Exercise directions: Could the lines from the line bearing "pink star: (48, 36)" to the end of the records below be copied exactly, with the pictures left out and no other lines added?

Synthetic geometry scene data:
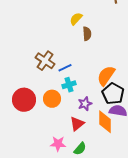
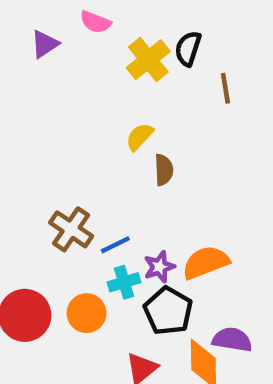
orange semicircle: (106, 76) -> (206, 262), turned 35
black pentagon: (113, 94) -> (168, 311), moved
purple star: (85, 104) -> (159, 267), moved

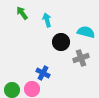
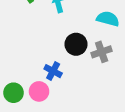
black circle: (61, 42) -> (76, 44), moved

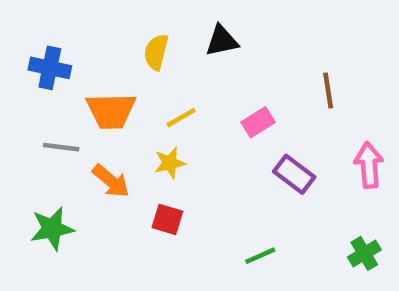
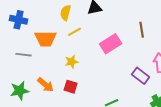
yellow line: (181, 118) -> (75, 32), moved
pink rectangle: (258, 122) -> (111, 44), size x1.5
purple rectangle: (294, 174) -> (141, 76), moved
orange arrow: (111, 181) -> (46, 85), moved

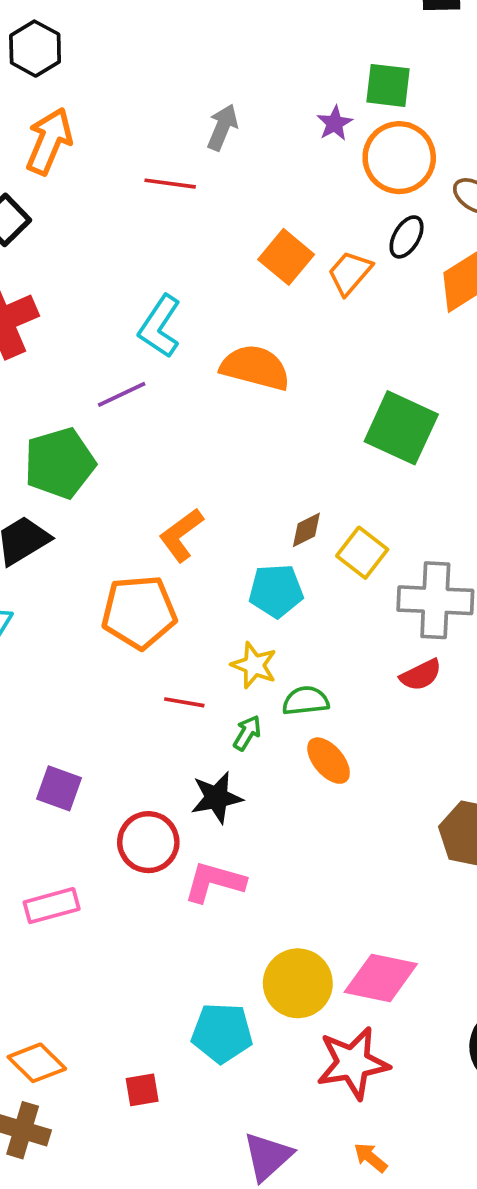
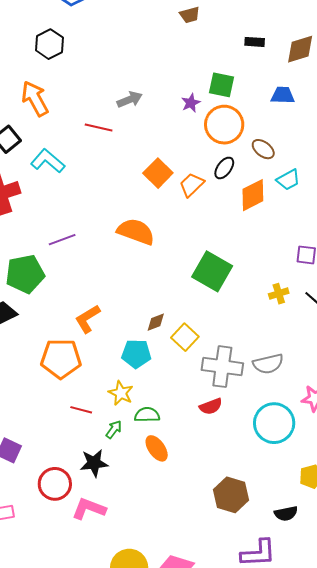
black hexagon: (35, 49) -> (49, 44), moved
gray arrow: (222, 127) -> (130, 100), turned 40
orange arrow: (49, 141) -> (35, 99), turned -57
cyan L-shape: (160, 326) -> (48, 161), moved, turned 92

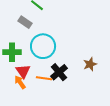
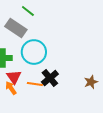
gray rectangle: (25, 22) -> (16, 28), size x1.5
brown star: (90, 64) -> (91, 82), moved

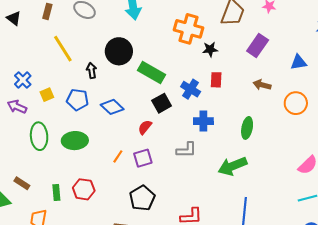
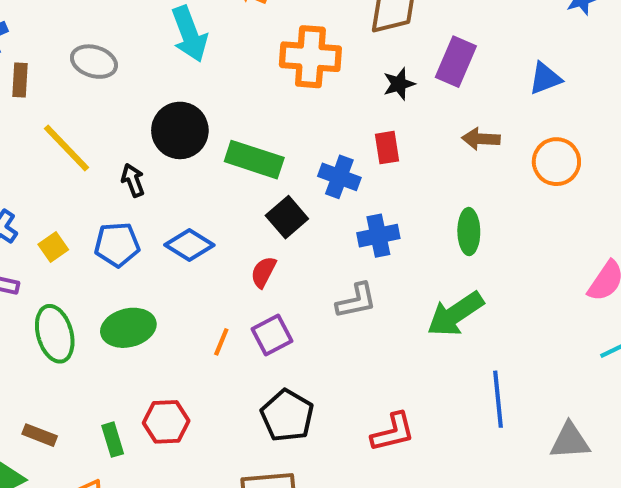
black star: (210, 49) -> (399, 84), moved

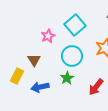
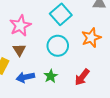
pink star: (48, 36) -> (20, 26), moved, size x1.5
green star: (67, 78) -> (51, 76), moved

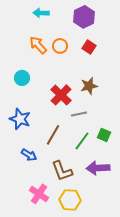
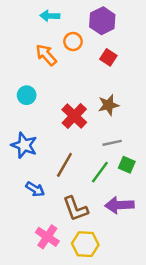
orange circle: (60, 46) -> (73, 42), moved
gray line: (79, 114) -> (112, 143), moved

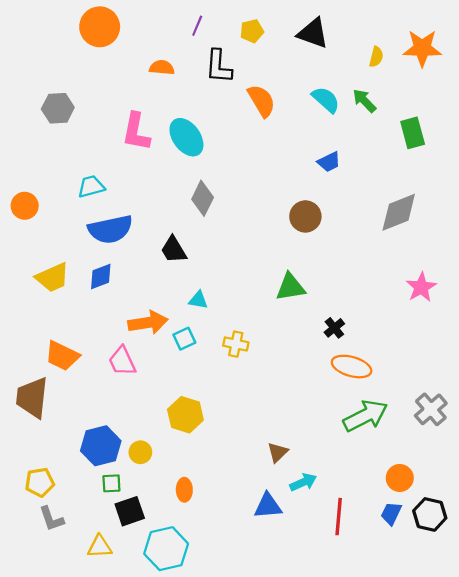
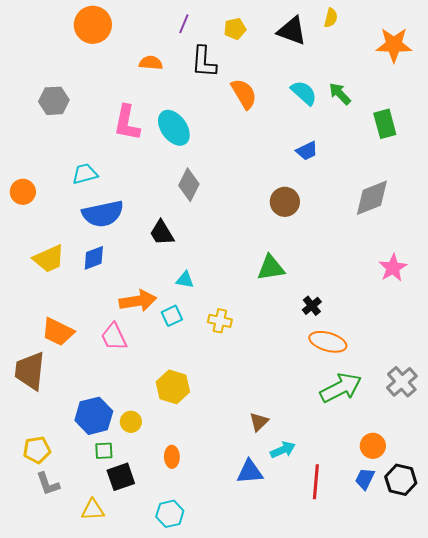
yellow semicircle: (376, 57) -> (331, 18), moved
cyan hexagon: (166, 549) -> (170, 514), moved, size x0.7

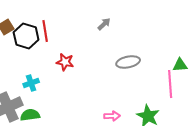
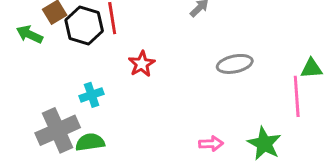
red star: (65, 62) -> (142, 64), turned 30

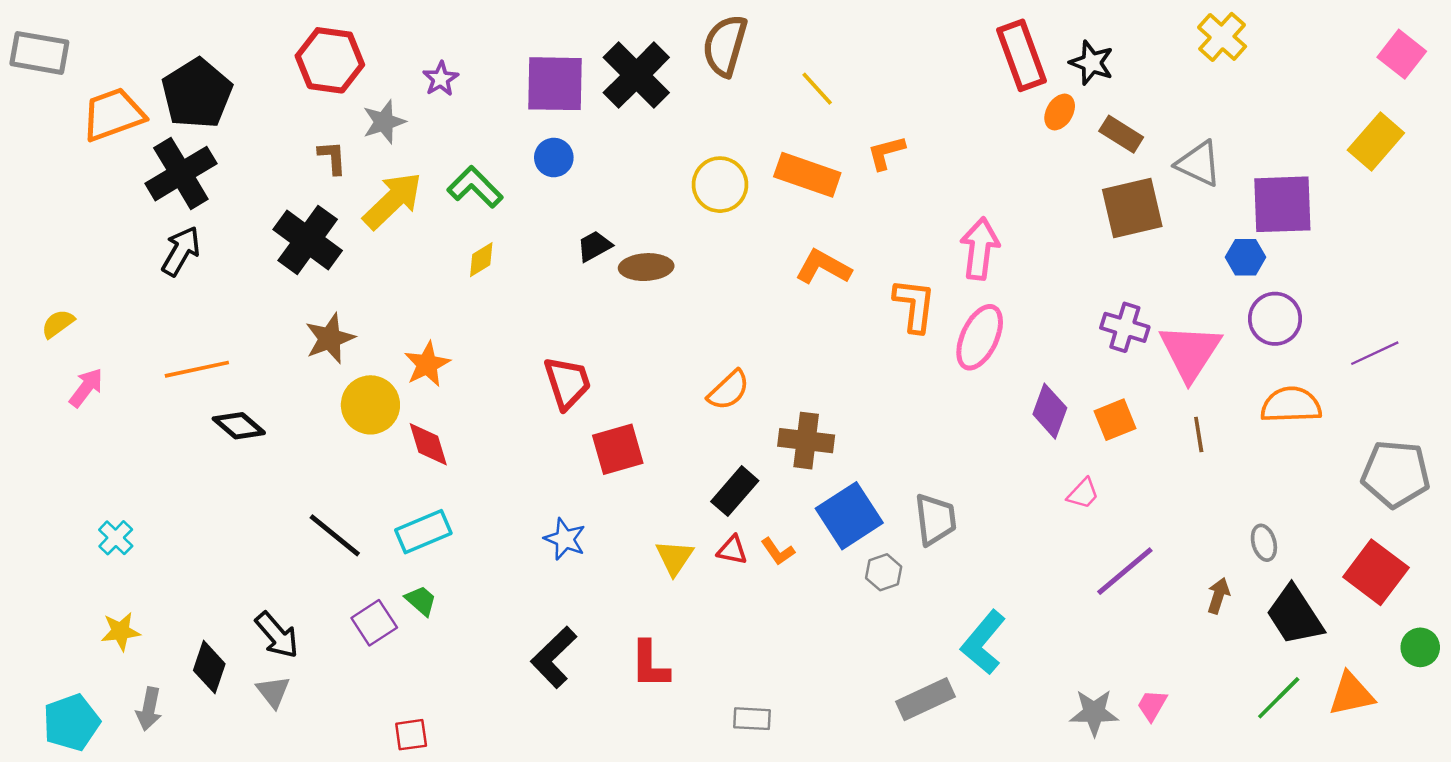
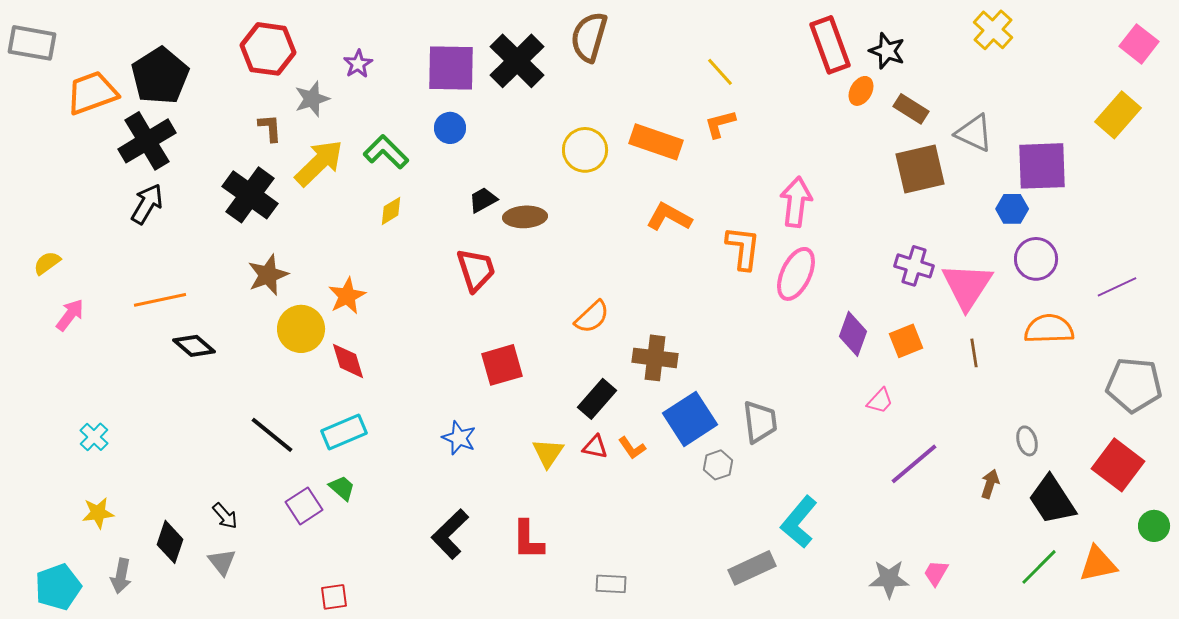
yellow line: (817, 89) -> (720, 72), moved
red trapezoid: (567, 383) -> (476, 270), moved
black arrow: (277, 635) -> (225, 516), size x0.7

Answer space:
pink star: (48, 36) -> (20, 26), moved, size x1.5
green star: (67, 78) -> (51, 76), moved

orange circle: (60, 46) -> (73, 42), moved
gray line: (79, 114) -> (112, 143), moved

yellow semicircle: (376, 57) -> (331, 18), moved
cyan hexagon: (166, 549) -> (170, 514), moved, size x0.7

red star: (65, 62) -> (142, 64), turned 30

yellow line: (817, 89) -> (720, 72), moved
red trapezoid: (567, 383) -> (476, 270), moved
black arrow: (277, 635) -> (225, 516), size x0.7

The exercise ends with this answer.